- Exercise aim
At the line containing "(255, 564) = (297, 342): red", start repeating the entries exactly, and continue through the last line.

(Object change descriptions)

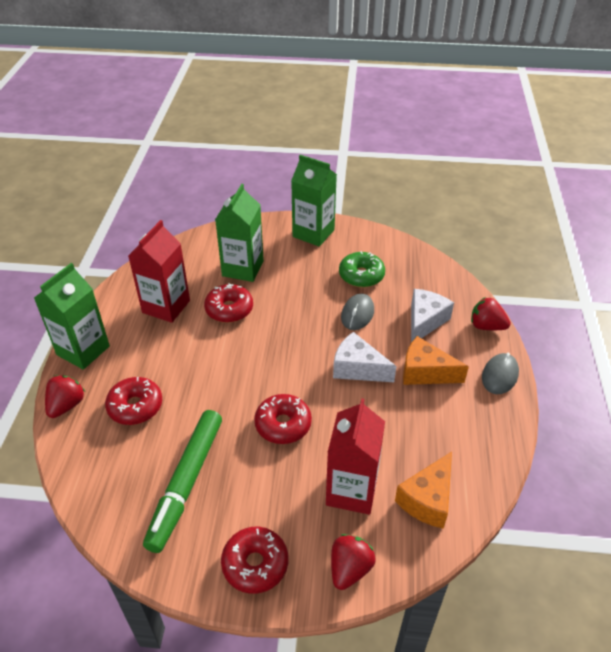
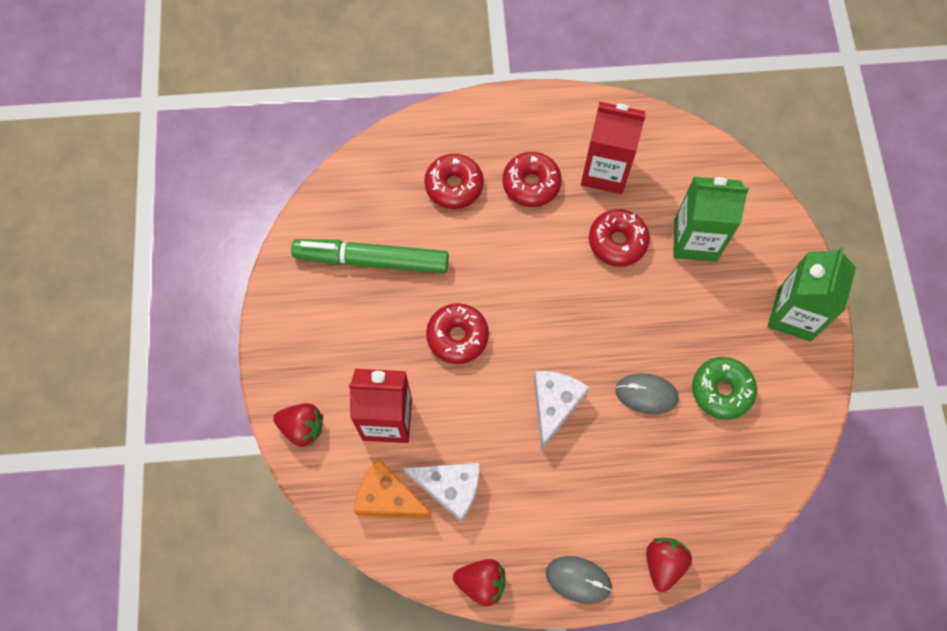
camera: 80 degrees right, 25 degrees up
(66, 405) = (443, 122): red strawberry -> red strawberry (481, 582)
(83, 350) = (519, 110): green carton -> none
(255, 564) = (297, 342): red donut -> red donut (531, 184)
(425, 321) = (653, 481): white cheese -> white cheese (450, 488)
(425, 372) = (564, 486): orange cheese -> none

- Result for this task
(255, 564) = (297, 342): red donut -> red donut (531, 184)
(425, 321) = (653, 481): white cheese -> white cheese (450, 488)
(425, 372) = (564, 486): orange cheese -> none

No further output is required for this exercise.